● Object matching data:
- Opening Delimiter -
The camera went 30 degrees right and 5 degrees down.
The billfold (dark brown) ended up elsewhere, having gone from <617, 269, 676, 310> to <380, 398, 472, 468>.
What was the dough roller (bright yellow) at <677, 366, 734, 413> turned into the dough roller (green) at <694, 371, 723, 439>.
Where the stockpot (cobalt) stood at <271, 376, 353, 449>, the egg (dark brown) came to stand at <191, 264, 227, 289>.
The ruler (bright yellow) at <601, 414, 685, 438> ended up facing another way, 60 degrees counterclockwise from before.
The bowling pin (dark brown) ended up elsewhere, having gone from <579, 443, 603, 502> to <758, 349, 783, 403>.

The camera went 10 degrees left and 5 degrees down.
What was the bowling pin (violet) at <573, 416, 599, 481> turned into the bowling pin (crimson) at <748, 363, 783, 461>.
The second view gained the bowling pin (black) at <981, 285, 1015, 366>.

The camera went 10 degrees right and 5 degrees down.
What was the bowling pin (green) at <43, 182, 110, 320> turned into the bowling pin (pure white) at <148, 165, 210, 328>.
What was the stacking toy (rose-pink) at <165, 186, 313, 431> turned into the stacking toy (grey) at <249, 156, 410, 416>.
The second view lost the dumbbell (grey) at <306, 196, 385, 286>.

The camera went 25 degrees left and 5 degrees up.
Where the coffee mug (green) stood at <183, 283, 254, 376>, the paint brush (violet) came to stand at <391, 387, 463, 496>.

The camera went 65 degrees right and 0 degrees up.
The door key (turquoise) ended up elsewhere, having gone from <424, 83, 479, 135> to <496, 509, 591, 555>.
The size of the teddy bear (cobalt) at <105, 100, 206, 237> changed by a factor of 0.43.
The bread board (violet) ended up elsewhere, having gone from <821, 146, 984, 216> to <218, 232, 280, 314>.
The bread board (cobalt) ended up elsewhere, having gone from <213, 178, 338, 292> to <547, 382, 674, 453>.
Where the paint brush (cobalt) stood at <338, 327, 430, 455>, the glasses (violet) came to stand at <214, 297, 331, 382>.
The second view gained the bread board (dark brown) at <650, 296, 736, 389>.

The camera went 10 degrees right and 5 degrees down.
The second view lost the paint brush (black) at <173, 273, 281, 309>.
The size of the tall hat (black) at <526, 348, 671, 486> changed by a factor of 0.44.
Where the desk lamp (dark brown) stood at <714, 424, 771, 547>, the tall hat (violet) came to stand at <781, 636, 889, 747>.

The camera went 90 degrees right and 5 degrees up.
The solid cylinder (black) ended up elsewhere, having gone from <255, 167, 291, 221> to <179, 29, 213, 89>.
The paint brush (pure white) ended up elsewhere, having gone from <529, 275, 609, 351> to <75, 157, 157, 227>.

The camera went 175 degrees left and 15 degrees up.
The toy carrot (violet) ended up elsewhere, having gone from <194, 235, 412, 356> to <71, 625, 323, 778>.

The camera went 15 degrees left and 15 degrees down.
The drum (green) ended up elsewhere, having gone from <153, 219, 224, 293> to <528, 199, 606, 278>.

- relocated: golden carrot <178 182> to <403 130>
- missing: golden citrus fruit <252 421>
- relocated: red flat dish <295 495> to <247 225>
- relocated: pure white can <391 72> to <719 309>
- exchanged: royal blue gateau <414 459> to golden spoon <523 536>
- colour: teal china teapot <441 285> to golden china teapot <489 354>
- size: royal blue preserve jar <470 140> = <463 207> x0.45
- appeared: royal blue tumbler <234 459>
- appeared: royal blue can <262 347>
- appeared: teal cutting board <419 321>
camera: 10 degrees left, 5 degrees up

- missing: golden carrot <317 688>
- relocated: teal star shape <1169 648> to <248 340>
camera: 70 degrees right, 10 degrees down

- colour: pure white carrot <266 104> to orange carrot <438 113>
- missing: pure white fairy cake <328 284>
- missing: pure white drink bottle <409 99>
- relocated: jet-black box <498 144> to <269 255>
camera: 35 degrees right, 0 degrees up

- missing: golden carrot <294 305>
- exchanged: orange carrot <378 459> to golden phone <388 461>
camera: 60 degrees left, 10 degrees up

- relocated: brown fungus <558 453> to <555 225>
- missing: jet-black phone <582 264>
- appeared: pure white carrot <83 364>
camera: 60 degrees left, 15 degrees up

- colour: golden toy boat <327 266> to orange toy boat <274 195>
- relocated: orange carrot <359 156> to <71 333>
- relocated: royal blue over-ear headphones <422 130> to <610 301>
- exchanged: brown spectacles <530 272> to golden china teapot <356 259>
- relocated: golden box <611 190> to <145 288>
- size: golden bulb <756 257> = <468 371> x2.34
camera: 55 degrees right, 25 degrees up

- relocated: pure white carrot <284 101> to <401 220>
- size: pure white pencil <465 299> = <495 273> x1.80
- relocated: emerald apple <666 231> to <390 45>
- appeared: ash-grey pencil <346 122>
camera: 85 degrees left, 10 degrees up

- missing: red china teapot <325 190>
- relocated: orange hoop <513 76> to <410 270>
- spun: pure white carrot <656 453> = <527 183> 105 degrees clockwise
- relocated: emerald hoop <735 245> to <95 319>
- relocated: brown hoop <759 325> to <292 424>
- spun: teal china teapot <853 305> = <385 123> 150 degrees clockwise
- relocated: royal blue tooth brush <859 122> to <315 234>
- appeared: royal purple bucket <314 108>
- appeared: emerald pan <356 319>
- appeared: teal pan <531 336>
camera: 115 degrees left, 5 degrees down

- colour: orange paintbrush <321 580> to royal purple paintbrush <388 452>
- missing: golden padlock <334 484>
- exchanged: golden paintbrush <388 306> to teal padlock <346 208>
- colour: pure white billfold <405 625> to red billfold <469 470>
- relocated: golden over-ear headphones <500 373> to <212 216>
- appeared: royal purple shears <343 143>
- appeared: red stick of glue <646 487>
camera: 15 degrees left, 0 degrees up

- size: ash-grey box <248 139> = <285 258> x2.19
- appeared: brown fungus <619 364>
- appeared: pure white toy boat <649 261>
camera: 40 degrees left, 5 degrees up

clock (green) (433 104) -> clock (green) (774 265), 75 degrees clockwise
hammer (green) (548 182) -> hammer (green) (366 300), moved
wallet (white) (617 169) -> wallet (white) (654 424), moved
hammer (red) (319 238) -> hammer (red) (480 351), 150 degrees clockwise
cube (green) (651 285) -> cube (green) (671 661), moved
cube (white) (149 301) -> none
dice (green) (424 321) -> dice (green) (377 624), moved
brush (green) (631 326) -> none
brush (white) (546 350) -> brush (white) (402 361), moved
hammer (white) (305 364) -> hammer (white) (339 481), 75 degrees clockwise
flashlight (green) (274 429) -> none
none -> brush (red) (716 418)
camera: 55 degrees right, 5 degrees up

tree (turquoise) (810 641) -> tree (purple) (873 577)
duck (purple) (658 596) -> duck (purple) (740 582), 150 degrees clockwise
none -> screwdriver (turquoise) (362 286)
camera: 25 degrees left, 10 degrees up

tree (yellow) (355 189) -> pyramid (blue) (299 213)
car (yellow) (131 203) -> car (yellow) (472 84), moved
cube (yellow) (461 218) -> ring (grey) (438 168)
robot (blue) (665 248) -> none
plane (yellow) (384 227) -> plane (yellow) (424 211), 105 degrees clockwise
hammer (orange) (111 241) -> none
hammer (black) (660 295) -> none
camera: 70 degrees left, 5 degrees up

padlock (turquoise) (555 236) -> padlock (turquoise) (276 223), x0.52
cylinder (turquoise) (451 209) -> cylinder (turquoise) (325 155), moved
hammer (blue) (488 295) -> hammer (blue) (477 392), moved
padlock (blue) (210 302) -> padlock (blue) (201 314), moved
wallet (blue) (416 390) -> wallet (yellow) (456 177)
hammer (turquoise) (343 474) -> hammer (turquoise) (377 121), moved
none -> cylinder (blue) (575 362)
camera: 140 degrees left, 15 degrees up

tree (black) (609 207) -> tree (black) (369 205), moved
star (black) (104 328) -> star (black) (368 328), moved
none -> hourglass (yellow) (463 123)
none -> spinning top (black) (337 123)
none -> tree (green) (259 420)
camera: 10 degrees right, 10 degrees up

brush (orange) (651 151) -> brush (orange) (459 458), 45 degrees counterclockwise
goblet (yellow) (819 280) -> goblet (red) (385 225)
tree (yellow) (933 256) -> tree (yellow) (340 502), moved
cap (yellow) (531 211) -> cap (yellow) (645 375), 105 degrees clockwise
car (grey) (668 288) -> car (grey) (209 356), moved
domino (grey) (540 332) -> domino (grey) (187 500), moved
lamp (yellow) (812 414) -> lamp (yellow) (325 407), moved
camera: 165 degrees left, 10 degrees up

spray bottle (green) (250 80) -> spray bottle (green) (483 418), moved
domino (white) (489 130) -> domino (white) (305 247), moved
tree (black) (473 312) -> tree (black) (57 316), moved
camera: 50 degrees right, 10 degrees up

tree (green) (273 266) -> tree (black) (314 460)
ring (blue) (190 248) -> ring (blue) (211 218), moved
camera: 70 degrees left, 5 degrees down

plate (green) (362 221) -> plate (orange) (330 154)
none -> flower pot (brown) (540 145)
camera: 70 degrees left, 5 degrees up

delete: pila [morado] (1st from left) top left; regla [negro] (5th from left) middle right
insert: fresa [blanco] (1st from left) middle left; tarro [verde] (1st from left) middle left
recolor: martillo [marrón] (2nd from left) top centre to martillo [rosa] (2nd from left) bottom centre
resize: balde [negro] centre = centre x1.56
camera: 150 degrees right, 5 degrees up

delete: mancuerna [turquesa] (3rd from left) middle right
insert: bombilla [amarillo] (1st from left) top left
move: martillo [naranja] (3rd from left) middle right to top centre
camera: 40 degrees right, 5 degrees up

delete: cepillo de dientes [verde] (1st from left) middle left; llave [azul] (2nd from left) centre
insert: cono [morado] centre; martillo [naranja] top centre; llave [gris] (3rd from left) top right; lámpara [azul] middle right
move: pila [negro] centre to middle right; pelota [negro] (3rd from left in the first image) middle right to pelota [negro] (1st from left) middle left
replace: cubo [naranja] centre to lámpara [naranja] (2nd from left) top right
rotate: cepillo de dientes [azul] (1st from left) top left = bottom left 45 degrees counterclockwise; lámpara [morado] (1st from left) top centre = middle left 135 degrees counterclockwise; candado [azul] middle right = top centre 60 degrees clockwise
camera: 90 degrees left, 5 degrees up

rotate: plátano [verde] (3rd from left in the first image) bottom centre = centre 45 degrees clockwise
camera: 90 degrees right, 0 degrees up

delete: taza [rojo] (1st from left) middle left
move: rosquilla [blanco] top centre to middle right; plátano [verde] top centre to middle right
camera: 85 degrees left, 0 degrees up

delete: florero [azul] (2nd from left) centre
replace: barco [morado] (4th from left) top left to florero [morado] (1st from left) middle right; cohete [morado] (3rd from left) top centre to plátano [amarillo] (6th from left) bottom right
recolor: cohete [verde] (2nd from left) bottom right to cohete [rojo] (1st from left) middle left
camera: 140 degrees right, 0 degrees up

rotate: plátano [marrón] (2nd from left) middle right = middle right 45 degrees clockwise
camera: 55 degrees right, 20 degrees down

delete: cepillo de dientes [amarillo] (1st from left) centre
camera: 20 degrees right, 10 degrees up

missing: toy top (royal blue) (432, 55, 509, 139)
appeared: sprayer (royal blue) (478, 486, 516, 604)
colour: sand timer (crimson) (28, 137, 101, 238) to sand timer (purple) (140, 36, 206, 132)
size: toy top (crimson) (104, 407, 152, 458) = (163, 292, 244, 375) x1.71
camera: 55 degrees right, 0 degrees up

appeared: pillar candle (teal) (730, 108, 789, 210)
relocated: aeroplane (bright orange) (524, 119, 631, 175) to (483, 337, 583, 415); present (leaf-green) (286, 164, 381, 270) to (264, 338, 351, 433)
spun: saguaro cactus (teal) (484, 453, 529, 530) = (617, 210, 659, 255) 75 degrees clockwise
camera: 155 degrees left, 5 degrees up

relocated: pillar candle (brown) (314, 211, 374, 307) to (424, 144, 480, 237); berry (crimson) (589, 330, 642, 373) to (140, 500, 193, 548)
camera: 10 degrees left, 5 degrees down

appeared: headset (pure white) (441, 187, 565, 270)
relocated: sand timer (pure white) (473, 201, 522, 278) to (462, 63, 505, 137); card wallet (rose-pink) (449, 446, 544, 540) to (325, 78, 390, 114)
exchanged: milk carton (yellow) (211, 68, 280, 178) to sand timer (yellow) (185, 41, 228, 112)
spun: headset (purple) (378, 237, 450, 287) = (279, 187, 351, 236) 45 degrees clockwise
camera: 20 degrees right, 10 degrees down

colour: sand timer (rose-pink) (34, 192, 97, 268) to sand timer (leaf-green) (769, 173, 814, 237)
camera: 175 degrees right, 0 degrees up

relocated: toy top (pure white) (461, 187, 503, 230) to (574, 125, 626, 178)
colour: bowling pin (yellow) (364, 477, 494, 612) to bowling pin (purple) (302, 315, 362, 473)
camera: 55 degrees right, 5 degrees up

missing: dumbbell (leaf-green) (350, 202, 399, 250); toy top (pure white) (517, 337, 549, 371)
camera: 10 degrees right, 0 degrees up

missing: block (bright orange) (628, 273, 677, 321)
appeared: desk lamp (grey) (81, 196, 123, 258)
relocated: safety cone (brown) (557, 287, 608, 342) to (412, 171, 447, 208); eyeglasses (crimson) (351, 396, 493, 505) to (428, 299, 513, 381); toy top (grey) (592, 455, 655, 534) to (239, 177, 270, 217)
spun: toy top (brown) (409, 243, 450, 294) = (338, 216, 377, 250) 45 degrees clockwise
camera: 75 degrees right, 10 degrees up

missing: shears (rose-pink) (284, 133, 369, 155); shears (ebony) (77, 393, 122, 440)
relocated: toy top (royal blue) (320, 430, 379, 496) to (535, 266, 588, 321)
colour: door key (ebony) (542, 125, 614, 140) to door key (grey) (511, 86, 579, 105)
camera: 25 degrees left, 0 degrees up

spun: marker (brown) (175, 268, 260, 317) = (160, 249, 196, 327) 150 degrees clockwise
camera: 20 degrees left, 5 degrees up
- Closing Delimiter -
● ASSIGNMENT: The lines needed are the ones from the first line of the entries through the line that contains "The ruler (bright", given again without any change.

● OUTPUT FOR THIS EXERCISE:
The camera went 30 degrees right and 5 degrees down.
The billfold (dark brown) ended up elsewhere, having gone from <617, 269, 676, 310> to <380, 398, 472, 468>.
What was the dough roller (bright yellow) at <677, 366, 734, 413> turned into the dough roller (green) at <694, 371, 723, 439>.
Where the stockpot (cobalt) stood at <271, 376, 353, 449>, the egg (dark brown) came to stand at <191, 264, 227, 289>.
The ruler (bright yellow) at <601, 414, 685, 438> ended up facing another way, 60 degrees counterclockwise from before.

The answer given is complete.